The answer should contain every entry below, copied exactly.

***

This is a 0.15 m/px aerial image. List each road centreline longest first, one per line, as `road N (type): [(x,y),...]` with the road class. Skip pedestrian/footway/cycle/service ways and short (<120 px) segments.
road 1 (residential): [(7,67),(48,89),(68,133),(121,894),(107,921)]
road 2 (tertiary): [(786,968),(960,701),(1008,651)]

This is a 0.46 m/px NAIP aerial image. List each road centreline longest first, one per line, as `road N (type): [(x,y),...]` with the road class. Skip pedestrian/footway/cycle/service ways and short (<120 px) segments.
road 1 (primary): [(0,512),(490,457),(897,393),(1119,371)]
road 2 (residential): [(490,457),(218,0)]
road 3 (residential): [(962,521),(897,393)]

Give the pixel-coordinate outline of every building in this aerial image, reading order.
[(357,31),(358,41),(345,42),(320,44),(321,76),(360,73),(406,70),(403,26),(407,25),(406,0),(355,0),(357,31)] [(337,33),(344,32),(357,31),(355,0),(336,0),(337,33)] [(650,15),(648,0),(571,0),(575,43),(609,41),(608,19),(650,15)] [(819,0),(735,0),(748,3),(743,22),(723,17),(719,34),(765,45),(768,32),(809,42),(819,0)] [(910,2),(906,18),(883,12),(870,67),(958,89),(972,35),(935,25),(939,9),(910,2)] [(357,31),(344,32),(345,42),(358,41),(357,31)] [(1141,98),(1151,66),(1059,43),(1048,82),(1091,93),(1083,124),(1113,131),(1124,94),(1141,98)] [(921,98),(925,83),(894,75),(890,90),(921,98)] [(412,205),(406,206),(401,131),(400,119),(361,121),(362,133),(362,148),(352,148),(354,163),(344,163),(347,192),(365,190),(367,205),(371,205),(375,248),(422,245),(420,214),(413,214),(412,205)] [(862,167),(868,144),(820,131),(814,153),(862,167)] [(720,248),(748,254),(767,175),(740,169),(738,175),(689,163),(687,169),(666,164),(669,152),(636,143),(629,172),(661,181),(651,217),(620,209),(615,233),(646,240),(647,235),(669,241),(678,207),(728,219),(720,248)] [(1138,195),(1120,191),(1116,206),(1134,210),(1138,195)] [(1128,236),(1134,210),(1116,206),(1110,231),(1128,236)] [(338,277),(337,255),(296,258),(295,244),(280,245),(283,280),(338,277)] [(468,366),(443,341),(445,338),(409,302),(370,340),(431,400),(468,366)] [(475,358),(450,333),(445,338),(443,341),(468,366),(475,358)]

***

Exercise output:
This is a 0.15 m/px aerial image. List each road centreline longest first, one per line, as `road N (type): [(x,y),...]` with the road class. Skip pedestrian/footway/cycle/service ways and short (<120 px) segments.
road 1 (residential): [(7,67),(48,89),(68,133),(121,894),(107,921)]
road 2 (tertiary): [(786,968),(960,701),(1008,651)]

This is a 0.46 m/px NAIP aerial image. List each road centreline longest first, one per line, as `road N (type): [(x,y),...]` with the road class. Skip pedestrian/footway/cycle/service ways and short (<120 px) segments.
road 1 (primary): [(0,512),(490,457),(897,393),(1119,371)]
road 2 (residential): [(490,457),(218,0)]
road 3 (residential): [(962,521),(897,393)]

Give the pixel-coordinate outline of every building in this aerial image, reading order.
[(357,31),(358,41),(345,42),(320,44),(321,76),(360,73),(406,70),(403,26),(407,25),(406,0),(355,0),(357,31)] [(337,33),(344,32),(357,31),(355,0),(336,0),(337,33)] [(650,15),(648,0),(571,0),(575,43),(609,41),(608,19),(650,15)] [(819,0),(735,0),(748,3),(743,22),(723,17),(719,34),(765,45),(768,32),(809,42),(819,0)] [(910,2),(906,18),(883,12),(870,67),(958,89),(972,35),(935,25),(939,9),(910,2)] [(357,31),(344,32),(345,42),(358,41),(357,31)] [(1141,98),(1151,66),(1059,43),(1048,82),(1091,93),(1083,124),(1113,131),(1124,94),(1141,98)] [(921,98),(925,83),(894,75),(890,90),(921,98)] [(412,205),(406,206),(401,131),(400,119),(361,121),(362,133),(362,148),(352,148),(354,163),(344,163),(347,192),(365,190),(367,205),(371,205),(375,248),(422,245),(420,214),(413,214),(412,205)] [(862,167),(868,144),(820,131),(814,153),(862,167)] [(720,248),(748,254),(767,175),(740,169),(738,175),(689,163),(687,169),(666,164),(669,152),(636,143),(629,172),(661,181),(651,217),(620,209),(615,233),(646,240),(647,235),(669,241),(678,207),(728,219),(720,248)] [(1138,195),(1120,191),(1116,206),(1134,210),(1138,195)] [(1128,236),(1134,210),(1116,206),(1110,231),(1128,236)] [(338,277),(337,255),(296,258),(295,244),(280,245),(283,280),(338,277)] [(468,366),(443,341),(445,338),(409,302),(370,340),(431,400),(468,366)] [(475,358),(450,333),(445,338),(443,341),(468,366),(475,358)]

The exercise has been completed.